• [Dataset extract]:
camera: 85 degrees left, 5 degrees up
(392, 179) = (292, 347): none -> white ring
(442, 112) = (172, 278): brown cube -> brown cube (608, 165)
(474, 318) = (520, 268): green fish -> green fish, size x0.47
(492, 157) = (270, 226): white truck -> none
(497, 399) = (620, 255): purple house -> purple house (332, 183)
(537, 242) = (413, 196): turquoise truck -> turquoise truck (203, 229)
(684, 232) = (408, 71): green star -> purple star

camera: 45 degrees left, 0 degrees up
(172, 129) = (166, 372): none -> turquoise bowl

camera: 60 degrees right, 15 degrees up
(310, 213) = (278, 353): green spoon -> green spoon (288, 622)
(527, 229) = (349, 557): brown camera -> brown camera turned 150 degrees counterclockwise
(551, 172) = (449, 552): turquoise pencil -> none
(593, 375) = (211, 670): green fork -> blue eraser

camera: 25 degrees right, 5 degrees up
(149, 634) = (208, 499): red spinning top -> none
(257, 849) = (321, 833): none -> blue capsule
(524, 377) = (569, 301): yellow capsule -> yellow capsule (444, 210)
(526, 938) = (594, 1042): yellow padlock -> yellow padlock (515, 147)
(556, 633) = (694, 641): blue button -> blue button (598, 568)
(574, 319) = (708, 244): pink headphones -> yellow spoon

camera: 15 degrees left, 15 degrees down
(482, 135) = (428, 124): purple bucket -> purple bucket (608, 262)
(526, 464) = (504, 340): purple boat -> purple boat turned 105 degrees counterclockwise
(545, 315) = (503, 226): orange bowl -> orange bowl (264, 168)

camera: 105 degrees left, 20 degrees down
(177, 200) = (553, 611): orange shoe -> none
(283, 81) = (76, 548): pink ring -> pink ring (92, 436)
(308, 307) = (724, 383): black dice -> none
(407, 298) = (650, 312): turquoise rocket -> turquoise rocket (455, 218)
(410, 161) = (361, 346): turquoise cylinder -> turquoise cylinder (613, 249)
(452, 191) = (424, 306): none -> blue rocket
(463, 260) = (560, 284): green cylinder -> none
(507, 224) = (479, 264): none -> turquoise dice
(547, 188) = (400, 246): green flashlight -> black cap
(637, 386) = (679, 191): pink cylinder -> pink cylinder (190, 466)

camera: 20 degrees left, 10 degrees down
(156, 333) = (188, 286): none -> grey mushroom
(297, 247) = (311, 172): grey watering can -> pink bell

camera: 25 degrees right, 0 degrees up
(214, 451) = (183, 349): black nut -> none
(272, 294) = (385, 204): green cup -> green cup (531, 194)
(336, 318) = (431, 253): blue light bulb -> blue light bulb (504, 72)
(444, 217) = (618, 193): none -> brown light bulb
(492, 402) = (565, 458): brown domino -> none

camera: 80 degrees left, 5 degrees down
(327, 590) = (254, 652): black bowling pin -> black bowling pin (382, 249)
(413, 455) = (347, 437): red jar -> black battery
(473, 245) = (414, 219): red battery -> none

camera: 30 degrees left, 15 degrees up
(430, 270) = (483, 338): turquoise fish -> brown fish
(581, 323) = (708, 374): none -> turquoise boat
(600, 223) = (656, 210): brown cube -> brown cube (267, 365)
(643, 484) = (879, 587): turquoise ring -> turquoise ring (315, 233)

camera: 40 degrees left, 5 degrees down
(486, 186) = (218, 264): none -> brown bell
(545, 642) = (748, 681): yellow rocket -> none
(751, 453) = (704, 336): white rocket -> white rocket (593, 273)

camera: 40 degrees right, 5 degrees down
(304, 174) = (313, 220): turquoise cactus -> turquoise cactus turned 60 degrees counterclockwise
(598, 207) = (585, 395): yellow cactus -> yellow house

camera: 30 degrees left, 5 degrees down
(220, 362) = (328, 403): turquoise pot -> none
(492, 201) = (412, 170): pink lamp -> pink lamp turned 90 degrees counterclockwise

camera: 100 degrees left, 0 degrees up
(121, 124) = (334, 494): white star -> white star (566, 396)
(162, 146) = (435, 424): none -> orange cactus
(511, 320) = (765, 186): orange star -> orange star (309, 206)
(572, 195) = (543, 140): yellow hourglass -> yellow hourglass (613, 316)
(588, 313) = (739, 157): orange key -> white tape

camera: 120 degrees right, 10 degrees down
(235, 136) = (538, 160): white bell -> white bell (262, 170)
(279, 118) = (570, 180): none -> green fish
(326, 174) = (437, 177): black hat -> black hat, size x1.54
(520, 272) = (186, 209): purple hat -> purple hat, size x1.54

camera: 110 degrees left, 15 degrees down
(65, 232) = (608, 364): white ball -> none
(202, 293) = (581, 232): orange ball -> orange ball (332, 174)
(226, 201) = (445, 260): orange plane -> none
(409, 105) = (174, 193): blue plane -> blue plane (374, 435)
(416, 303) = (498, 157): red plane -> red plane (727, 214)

• [The problem]:
Everything from the first line above through the line that contains "(524, 377) = (569, 301): yellow" should be duplicated exactly, please, and nothing beyond it.

• [Exercise result]:
camera: 85 degrees left, 5 degrees up
(392, 179) = (292, 347): none -> white ring
(442, 112) = (172, 278): brown cube -> brown cube (608, 165)
(474, 318) = (520, 268): green fish -> green fish, size x0.47
(492, 157) = (270, 226): white truck -> none
(497, 399) = (620, 255): purple house -> purple house (332, 183)
(537, 242) = (413, 196): turquoise truck -> turquoise truck (203, 229)
(684, 232) = (408, 71): green star -> purple star

camera: 45 degrees left, 0 degrees up
(172, 129) = (166, 372): none -> turquoise bowl

camera: 60 degrees right, 15 degrees up
(310, 213) = (278, 353): green spoon -> green spoon (288, 622)
(527, 229) = (349, 557): brown camera -> brown camera turned 150 degrees counterclockwise
(551, 172) = (449, 552): turquoise pencil -> none
(593, 375) = (211, 670): green fork -> blue eraser

camera: 25 degrees right, 5 degrees up
(149, 634) = (208, 499): red spinning top -> none
(257, 849) = (321, 833): none -> blue capsule
(524, 377) = (569, 301): yellow capsule -> yellow capsule (444, 210)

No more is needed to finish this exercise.